● **Task to carry out**
From the listing below, set down exactly the lines between the one holding "(733, 281) = (117, 229): brown pot -> none" and the one holding "(310, 307) = (413, 409): yellow lemon -> none", inclusive. No other line is wanted.

[Opening Recorded data section]

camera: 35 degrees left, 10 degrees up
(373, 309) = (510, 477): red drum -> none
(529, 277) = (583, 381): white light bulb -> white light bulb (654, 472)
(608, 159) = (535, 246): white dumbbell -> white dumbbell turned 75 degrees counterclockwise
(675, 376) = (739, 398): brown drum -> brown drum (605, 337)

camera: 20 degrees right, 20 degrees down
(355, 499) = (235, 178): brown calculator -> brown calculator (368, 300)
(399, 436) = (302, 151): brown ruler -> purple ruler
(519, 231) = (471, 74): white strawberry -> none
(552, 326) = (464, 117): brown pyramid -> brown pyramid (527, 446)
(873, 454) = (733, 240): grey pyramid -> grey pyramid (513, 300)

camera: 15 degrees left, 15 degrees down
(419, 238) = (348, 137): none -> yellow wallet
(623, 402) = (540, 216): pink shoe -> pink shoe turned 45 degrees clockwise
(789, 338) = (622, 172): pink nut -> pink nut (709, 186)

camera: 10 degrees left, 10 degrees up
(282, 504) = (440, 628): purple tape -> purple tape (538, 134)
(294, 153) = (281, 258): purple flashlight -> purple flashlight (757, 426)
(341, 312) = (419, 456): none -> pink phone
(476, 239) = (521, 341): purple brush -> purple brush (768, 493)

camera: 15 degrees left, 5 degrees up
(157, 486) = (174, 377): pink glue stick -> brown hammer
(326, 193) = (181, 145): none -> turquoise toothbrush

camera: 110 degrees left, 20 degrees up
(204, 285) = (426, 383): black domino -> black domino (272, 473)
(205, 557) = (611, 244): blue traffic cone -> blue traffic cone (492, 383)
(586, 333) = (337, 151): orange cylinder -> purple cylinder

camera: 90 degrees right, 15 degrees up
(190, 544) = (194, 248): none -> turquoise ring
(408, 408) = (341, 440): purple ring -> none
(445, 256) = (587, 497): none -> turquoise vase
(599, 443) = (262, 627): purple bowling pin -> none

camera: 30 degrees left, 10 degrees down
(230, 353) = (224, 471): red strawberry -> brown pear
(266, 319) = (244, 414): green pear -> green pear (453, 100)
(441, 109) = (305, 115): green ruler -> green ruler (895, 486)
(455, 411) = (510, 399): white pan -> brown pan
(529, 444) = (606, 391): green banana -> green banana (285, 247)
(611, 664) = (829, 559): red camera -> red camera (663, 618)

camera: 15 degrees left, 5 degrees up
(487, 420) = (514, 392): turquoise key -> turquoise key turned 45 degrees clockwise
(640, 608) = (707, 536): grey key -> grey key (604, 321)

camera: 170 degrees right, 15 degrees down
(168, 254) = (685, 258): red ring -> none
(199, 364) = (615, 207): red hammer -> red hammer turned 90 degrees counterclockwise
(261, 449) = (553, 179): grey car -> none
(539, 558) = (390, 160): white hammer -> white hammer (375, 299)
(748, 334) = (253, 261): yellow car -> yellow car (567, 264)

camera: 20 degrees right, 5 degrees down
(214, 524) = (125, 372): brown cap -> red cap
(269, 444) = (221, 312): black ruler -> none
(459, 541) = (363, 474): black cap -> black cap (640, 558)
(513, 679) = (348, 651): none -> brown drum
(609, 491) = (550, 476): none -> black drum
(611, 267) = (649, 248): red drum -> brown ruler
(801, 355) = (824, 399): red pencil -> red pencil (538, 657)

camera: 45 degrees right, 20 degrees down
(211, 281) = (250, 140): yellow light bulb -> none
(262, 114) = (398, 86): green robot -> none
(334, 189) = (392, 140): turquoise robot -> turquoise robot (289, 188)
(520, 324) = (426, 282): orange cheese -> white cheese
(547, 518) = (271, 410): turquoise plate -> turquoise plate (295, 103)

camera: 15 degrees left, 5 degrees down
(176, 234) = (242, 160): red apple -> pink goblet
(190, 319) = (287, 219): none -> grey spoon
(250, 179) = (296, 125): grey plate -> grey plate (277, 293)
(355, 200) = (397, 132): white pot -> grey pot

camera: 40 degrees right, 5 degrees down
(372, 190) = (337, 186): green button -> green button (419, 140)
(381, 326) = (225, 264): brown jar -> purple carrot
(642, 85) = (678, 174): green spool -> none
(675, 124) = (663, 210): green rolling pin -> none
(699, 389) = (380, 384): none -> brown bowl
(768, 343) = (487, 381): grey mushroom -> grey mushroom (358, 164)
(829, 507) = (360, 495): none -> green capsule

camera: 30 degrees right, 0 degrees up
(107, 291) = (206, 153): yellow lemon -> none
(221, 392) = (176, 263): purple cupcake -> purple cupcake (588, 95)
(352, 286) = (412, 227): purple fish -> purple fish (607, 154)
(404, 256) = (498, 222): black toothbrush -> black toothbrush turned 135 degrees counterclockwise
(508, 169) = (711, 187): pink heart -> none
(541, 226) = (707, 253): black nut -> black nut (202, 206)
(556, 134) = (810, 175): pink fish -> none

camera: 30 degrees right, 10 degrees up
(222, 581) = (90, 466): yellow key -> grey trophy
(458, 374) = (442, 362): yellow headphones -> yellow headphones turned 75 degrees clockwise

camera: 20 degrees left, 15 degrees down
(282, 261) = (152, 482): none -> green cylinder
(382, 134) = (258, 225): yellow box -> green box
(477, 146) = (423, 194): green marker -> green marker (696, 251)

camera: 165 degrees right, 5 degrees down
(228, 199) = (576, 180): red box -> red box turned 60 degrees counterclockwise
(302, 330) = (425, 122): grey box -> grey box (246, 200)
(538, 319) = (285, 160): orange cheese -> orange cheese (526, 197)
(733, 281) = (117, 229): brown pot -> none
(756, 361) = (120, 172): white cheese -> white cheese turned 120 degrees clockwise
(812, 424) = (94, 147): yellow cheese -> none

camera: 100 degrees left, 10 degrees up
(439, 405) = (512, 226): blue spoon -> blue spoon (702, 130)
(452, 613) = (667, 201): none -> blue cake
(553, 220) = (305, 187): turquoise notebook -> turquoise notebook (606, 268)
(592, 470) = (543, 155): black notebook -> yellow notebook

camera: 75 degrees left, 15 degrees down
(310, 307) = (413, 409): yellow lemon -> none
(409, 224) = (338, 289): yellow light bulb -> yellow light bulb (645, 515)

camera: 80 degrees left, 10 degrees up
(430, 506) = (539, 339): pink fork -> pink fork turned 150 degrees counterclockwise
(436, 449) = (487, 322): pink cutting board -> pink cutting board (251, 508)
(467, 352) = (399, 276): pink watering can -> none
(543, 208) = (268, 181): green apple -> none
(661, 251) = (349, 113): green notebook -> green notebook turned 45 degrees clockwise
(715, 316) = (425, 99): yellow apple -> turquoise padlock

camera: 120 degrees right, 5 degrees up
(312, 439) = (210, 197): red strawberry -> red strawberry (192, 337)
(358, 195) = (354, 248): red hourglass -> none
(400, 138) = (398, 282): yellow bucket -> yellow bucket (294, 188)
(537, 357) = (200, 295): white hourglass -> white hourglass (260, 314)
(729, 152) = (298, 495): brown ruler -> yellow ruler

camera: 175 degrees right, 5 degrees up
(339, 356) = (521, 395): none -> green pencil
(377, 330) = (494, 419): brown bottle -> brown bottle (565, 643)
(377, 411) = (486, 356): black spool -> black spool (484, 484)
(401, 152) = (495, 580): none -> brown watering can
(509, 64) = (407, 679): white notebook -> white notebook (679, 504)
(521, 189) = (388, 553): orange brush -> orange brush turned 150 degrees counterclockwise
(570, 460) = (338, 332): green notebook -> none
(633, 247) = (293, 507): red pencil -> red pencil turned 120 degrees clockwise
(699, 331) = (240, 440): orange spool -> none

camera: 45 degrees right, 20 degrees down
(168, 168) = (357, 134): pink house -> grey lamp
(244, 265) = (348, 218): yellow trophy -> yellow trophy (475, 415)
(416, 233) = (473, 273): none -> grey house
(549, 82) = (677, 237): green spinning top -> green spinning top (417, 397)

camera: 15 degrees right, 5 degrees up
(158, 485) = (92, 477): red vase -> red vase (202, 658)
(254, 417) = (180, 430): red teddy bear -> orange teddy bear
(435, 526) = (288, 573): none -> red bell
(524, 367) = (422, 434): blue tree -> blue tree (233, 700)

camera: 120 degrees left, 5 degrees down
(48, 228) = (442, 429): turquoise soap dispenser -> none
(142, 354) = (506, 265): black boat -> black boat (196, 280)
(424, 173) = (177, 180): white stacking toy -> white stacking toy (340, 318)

[Closing Recorded data section]

● **Output for this exercise**
(733, 281) = (117, 229): brown pot -> none
(756, 361) = (120, 172): white cheese -> white cheese turned 120 degrees clockwise
(812, 424) = (94, 147): yellow cheese -> none

camera: 100 degrees left, 10 degrees up
(439, 405) = (512, 226): blue spoon -> blue spoon (702, 130)
(452, 613) = (667, 201): none -> blue cake
(553, 220) = (305, 187): turquoise notebook -> turquoise notebook (606, 268)
(592, 470) = (543, 155): black notebook -> yellow notebook

camera: 75 degrees left, 15 degrees down
(310, 307) = (413, 409): yellow lemon -> none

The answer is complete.